| Data excerpt |
* * * * * * *

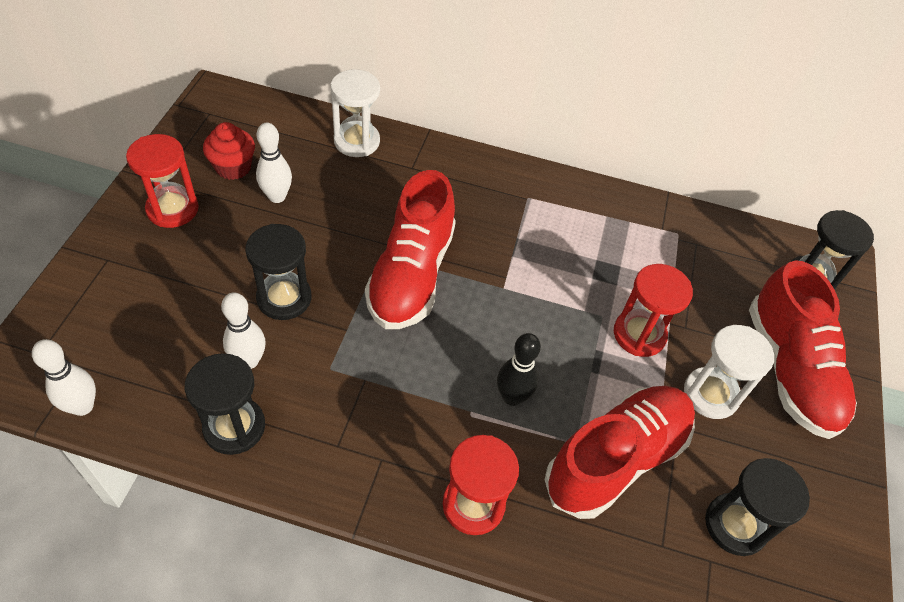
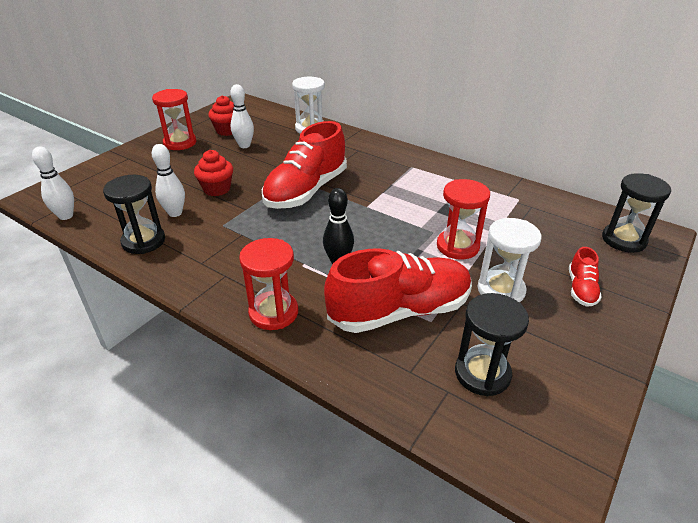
camera: 25 degrees right, 15 degrees down
(284, 298) = (217, 189): black hourglass -> red cupcake
(790, 370) = (581, 289): red shoe -> red shoe, size x0.45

* * * * * * *

| Exercise instructions |
Type the material out again exactly. Skip the pictures.

| Task output |
camera: 25 degrees right, 15 degrees down
(284, 298) = (217, 189): black hourglass -> red cupcake
(790, 370) = (581, 289): red shoe -> red shoe, size x0.45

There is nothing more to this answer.